**WHAT TO DO**
For this exercise, transcribe all the entries exactly as given and omit the images.

**DATASET**
=== Begin Enclosure ===

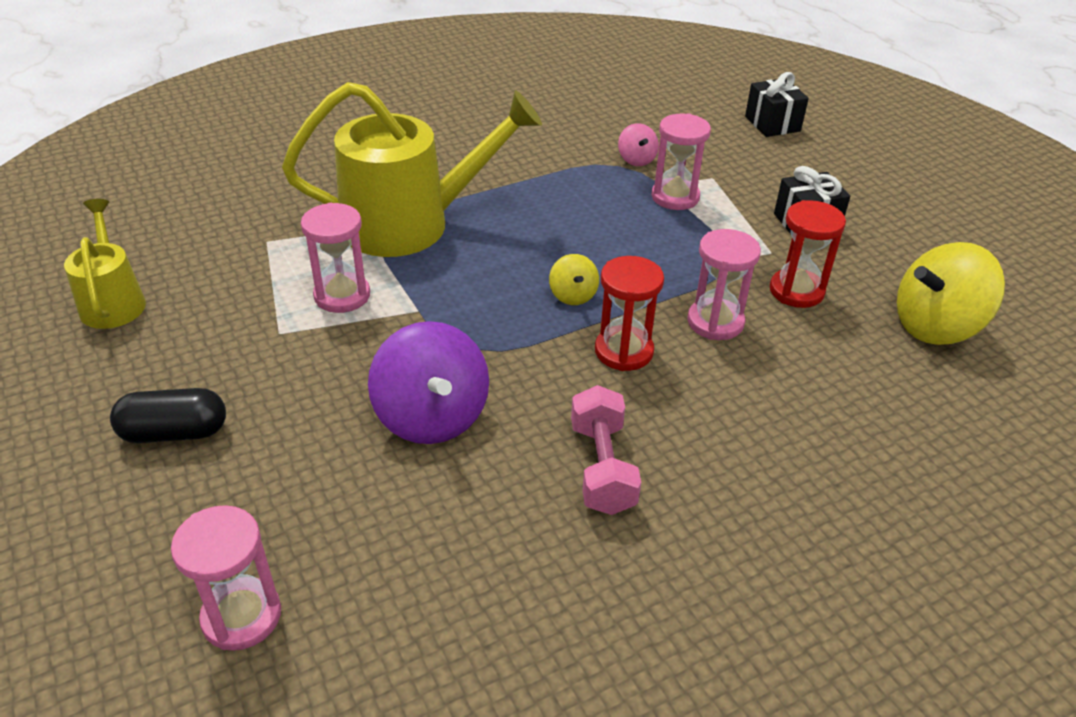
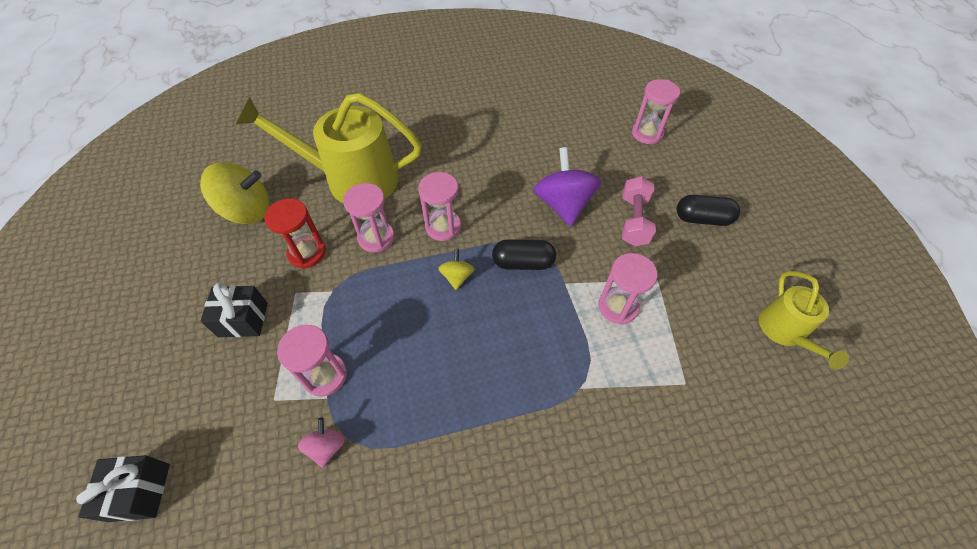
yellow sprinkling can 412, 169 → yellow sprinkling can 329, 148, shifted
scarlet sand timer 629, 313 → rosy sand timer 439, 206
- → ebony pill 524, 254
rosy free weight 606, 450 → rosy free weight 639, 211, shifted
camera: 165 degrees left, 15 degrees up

=== End Enclosure ===

**ANSWER AREA**
yellow sprinkling can 412, 169 → yellow sprinkling can 329, 148, shifted
scarlet sand timer 629, 313 → rosy sand timer 439, 206
- → ebony pill 524, 254
rosy free weight 606, 450 → rosy free weight 639, 211, shifted
camera: 165 degrees left, 15 degrees up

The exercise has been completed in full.